→ **Exercise directions**
Within the entries below, the lines from the one with "IC2 pin IN+: none -> VI" through the one with "R8: 56k (IC8/G2, VB) -> 56k (+3V3, VB)" are to be set down exactly, both ends kept.

[Source information — start]

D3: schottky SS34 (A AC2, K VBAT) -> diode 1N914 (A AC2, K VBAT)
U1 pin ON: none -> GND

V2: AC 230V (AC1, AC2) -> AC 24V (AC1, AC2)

[Source information — finish]
[Source information — start]

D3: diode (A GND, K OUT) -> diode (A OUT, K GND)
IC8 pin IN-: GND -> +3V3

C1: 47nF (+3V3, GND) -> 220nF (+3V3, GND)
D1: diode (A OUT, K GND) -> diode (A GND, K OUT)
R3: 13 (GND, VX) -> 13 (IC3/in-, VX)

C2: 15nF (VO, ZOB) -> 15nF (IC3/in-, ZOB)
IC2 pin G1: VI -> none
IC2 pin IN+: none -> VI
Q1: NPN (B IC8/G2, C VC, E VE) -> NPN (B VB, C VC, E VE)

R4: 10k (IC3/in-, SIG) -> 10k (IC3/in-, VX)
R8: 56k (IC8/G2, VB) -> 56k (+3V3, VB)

[Source information — finish]
[Source information — start]

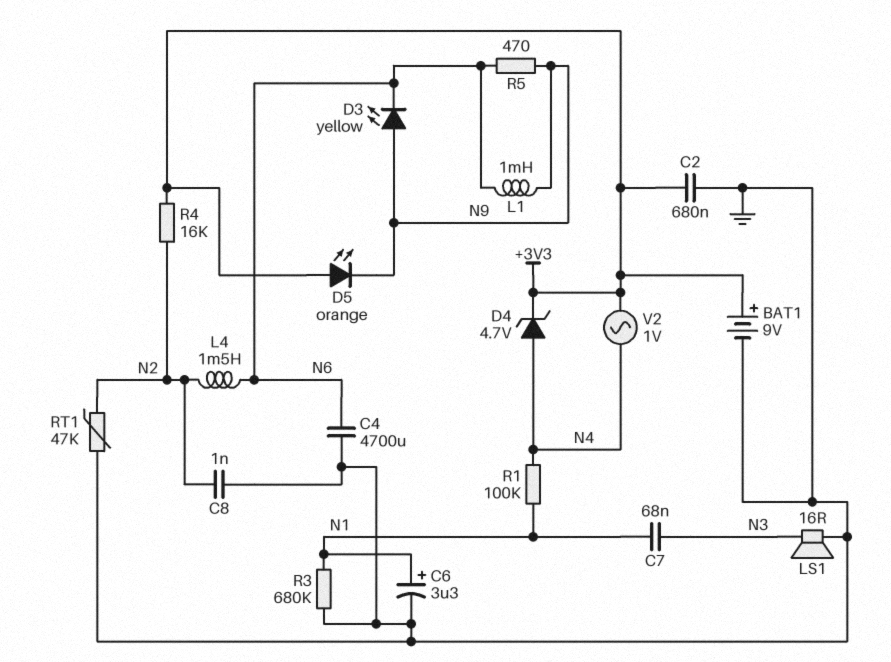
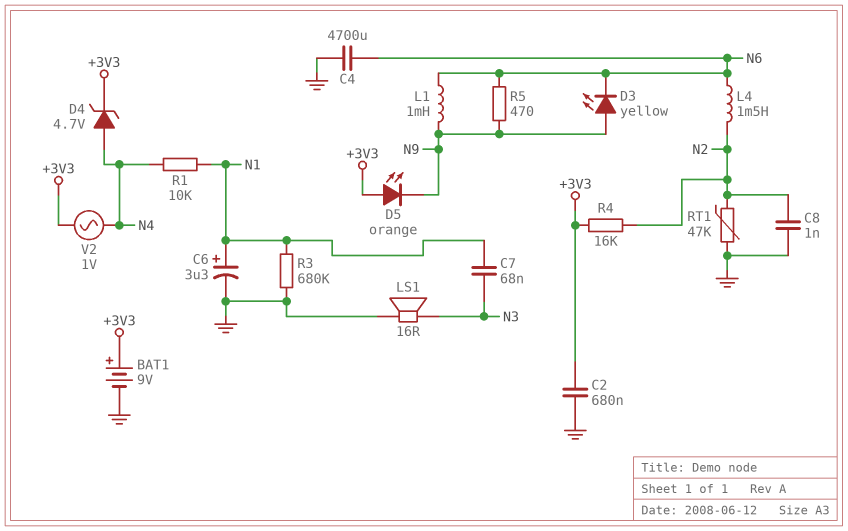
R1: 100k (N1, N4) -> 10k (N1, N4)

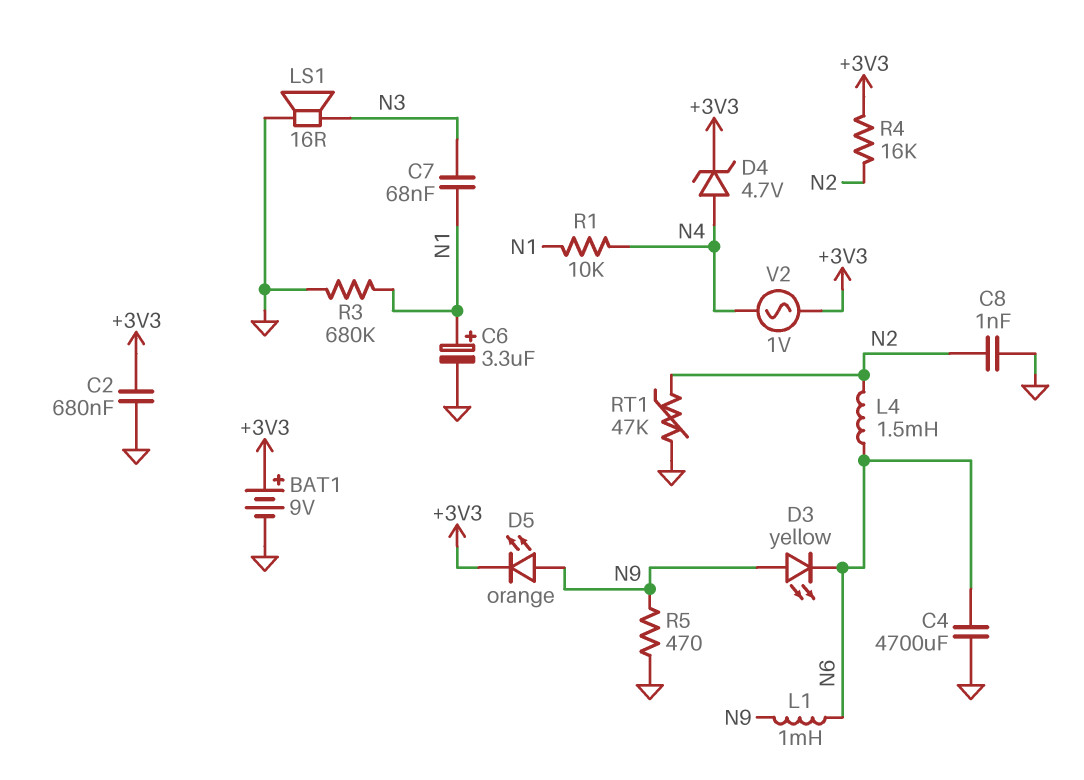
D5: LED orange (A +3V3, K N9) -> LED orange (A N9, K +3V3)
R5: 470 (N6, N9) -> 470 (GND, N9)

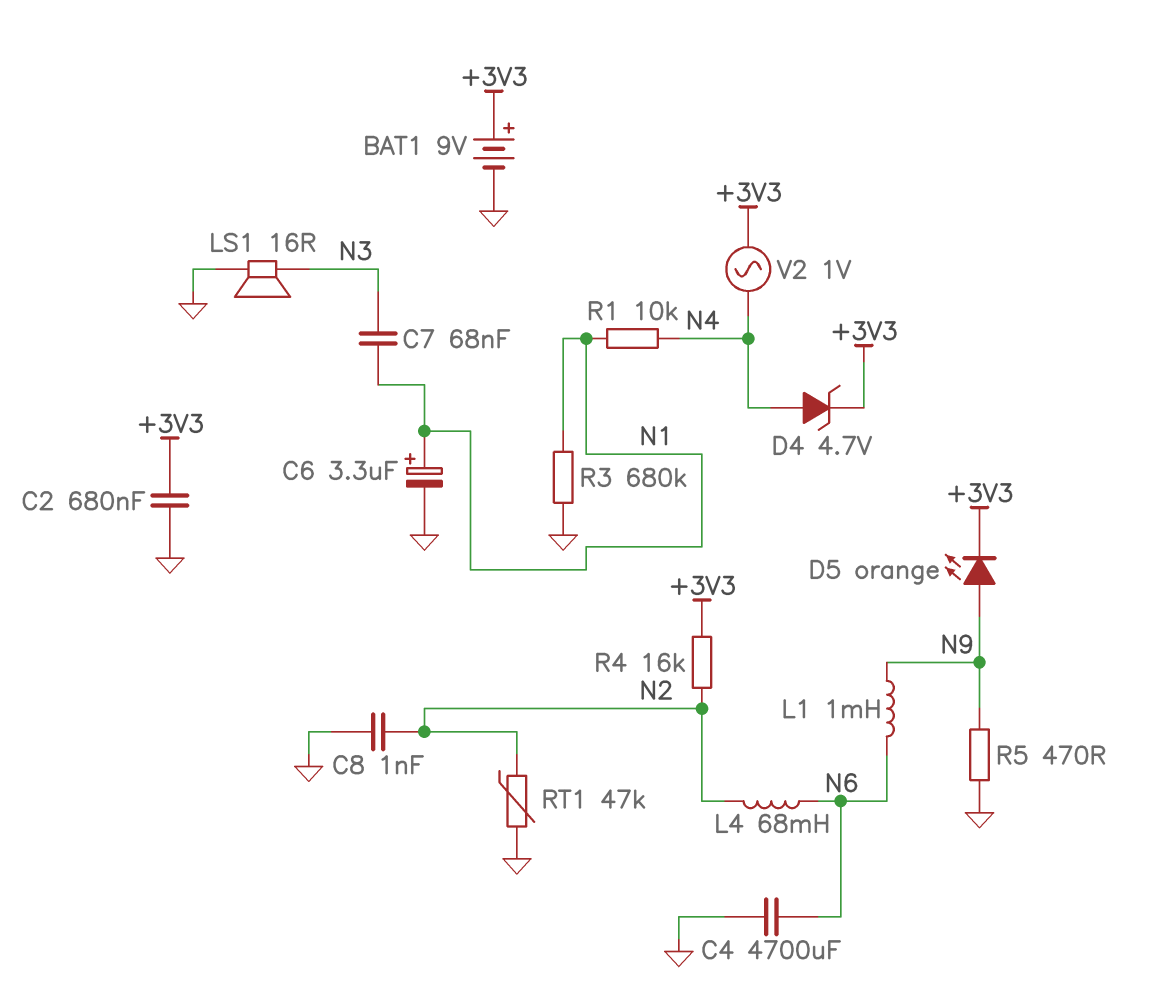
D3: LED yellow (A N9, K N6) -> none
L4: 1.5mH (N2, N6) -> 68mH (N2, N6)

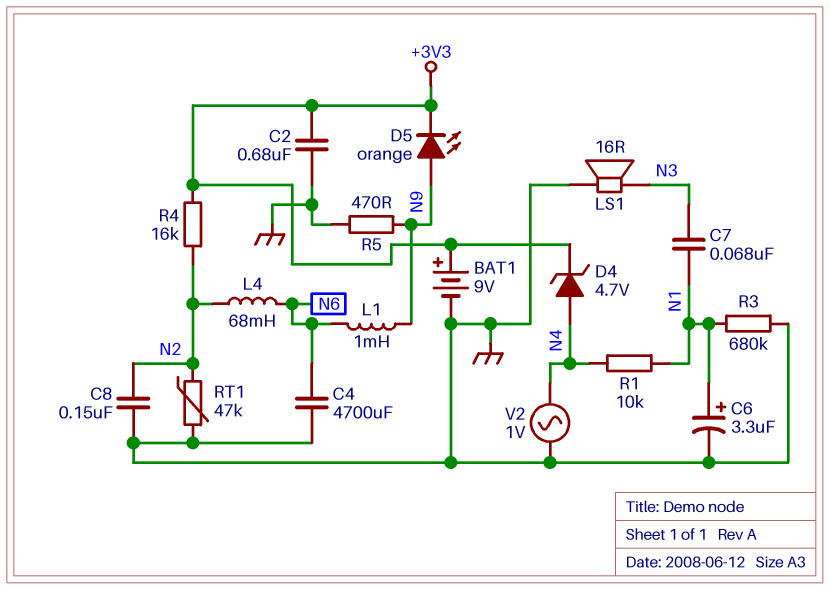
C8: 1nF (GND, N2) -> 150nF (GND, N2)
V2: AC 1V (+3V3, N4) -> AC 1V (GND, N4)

[Source information — finish]

→ **Final answer**
IC2 pin IN+: none -> VI
Q1: NPN (B IC8/G2, C VC, E VE) -> NPN (B VB, C VC, E VE)

R4: 10k (IC3/in-, SIG) -> 10k (IC3/in-, VX)
R8: 56k (IC8/G2, VB) -> 56k (+3V3, VB)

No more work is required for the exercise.